Data extracted from a collection
* * * *

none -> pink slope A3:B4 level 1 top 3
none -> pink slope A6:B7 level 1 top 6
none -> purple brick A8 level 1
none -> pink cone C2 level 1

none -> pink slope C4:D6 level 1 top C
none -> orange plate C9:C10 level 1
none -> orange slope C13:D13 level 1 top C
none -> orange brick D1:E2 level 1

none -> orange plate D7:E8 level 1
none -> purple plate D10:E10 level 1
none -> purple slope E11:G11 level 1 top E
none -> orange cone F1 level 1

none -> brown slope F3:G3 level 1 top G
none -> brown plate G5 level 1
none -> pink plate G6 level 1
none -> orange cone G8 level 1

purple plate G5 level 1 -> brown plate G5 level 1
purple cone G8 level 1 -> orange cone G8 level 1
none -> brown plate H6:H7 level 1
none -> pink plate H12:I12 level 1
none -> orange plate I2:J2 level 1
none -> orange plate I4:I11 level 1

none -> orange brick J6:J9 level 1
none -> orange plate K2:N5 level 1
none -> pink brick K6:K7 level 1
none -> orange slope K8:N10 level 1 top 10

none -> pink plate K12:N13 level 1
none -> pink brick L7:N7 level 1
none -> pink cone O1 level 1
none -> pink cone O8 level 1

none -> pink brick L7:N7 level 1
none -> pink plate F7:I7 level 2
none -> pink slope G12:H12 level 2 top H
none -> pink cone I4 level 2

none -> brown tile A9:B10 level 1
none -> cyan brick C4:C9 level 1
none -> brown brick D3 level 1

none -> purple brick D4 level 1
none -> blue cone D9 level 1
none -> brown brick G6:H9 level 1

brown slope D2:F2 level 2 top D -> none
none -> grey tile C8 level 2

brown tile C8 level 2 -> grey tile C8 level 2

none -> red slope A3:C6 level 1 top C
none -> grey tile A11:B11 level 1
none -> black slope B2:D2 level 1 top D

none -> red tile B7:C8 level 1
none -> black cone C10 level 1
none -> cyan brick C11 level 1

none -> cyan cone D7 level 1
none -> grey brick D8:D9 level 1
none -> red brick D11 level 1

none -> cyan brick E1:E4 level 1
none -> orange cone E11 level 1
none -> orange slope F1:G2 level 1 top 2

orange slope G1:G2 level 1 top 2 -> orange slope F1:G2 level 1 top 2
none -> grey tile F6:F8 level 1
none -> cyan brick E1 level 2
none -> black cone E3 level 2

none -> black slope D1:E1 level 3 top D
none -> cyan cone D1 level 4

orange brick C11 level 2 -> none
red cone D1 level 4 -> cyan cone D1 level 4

* * * *

*Work to complete*
Copy the records above, keeping every word the same.

*Answer to this exercise*
none -> pink slope A3:B4 level 1 top 3
none -> pink slope A6:B7 level 1 top 6
none -> purple brick A8 level 1
none -> pink cone C2 level 1

none -> pink slope C4:D6 level 1 top C
none -> orange plate C9:C10 level 1
none -> orange slope C13:D13 level 1 top C
none -> orange brick D1:E2 level 1

none -> orange plate D7:E8 level 1
none -> purple plate D10:E10 level 1
none -> purple slope E11:G11 level 1 top E
none -> orange cone F1 level 1

none -> brown slope F3:G3 level 1 top G
none -> brown plate G5 level 1
none -> pink plate G6 level 1
none -> orange cone G8 level 1

purple plate G5 level 1 -> brown plate G5 level 1
purple cone G8 level 1 -> orange cone G8 level 1
none -> brown plate H6:H7 level 1
none -> pink plate H12:I12 level 1
none -> orange plate I2:J2 level 1
none -> orange plate I4:I11 level 1

none -> orange brick J6:J9 level 1
none -> orange plate K2:N5 level 1
none -> pink brick K6:K7 level 1
none -> orange slope K8:N10 level 1 top 10

none -> pink plate K12:N13 level 1
none -> pink brick L7:N7 level 1
none -> pink cone O1 level 1
none -> pink cone O8 level 1

none -> pink brick L7:N7 level 1
none -> pink plate F7:I7 level 2
none -> pink slope G12:H12 level 2 top H
none -> pink cone I4 level 2

none -> brown tile A9:B10 level 1
none -> cyan brick C4:C9 level 1
none -> brown brick D3 level 1

none -> purple brick D4 level 1
none -> blue cone D9 level 1
none -> brown brick G6:H9 level 1

brown slope D2:F2 level 2 top D -> none
none -> grey tile C8 level 2

brown tile C8 level 2 -> grey tile C8 level 2

none -> red slope A3:C6 level 1 top C
none -> grey tile A11:B11 level 1
none -> black slope B2:D2 level 1 top D

none -> red tile B7:C8 level 1
none -> black cone C10 level 1
none -> cyan brick C11 level 1

none -> cyan cone D7 level 1
none -> grey brick D8:D9 level 1
none -> red brick D11 level 1

none -> cyan brick E1:E4 level 1
none -> orange cone E11 level 1
none -> orange slope F1:G2 level 1 top 2

orange slope G1:G2 level 1 top 2 -> orange slope F1:G2 level 1 top 2
none -> grey tile F6:F8 level 1
none -> cyan brick E1 level 2
none -> black cone E3 level 2

none -> black slope D1:E1 level 3 top D
none -> cyan cone D1 level 4

orange brick C11 level 2 -> none
red cone D1 level 4 -> cyan cone D1 level 4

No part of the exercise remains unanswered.